Written exercise → Pull out every line in the records that contains the string "kern", with case counting.

-- BEGIN Records for processing --

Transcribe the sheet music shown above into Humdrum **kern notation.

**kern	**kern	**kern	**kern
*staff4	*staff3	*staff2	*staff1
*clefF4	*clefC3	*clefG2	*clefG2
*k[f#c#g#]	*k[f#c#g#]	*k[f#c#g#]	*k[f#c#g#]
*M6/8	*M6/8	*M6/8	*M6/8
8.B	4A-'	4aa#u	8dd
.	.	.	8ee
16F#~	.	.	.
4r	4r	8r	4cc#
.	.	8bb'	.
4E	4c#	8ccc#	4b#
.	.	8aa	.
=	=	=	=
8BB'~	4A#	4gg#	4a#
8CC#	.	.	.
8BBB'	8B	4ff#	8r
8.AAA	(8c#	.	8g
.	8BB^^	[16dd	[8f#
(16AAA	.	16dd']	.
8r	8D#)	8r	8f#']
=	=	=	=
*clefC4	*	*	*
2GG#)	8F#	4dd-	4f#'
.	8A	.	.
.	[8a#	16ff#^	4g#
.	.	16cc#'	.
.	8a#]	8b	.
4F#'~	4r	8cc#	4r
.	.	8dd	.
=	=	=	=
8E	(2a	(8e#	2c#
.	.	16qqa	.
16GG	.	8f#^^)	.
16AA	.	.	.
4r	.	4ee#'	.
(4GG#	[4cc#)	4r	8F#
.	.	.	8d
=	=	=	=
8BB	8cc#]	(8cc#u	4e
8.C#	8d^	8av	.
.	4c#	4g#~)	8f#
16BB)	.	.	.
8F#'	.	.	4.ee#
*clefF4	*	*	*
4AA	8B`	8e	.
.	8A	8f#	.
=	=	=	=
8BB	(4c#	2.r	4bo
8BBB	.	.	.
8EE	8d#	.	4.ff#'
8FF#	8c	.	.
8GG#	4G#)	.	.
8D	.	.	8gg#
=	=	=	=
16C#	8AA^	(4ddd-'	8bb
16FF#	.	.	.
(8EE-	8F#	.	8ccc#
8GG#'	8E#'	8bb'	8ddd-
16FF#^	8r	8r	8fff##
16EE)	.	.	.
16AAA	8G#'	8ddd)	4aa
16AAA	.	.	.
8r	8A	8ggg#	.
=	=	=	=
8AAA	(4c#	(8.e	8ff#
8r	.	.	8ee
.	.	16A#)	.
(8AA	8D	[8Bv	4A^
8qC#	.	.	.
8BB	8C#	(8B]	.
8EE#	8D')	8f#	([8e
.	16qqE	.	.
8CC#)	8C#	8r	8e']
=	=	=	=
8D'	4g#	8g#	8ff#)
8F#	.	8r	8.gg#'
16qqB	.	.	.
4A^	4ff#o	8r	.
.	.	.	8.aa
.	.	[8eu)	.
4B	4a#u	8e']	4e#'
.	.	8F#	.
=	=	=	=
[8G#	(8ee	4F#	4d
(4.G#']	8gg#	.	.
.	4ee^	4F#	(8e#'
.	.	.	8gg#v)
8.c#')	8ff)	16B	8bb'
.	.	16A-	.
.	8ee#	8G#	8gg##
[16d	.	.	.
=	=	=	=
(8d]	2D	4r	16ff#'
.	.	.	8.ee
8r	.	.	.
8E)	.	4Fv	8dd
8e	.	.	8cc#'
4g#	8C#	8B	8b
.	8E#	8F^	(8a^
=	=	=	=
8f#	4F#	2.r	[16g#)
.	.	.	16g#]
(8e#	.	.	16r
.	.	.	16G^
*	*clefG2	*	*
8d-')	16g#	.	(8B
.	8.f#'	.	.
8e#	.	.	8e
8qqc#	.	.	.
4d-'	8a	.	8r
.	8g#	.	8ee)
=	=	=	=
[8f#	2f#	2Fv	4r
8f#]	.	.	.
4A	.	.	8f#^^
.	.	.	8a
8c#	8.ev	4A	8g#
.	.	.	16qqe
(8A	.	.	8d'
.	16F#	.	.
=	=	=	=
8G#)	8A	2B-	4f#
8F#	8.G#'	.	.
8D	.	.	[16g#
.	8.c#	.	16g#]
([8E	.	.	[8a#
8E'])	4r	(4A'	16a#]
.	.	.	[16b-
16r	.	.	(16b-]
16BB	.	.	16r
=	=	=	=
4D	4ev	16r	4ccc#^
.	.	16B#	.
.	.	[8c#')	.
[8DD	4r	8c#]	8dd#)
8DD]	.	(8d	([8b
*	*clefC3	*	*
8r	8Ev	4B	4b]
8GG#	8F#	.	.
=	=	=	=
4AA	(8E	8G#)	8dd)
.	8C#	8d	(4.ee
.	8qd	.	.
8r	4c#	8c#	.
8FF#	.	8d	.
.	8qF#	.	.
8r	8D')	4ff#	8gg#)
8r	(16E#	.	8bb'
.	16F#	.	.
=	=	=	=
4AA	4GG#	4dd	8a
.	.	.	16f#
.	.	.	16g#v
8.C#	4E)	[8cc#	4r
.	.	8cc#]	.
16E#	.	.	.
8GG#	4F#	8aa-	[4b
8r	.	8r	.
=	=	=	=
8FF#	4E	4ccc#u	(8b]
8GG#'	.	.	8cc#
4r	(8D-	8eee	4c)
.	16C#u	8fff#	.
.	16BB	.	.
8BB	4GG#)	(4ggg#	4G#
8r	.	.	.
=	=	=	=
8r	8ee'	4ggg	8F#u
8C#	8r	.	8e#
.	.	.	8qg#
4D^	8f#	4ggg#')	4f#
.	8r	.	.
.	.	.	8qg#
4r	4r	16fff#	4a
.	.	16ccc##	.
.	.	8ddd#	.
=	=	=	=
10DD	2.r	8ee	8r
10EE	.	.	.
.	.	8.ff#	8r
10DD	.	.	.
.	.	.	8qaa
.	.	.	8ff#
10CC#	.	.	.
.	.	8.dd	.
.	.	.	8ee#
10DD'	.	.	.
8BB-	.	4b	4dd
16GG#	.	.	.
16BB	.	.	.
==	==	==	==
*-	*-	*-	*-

-- END Records for processing --

Exercise result →
Transcribe the sheet music shown above into Humdrum **kern notation.
**kern	**kern	**kern	**kern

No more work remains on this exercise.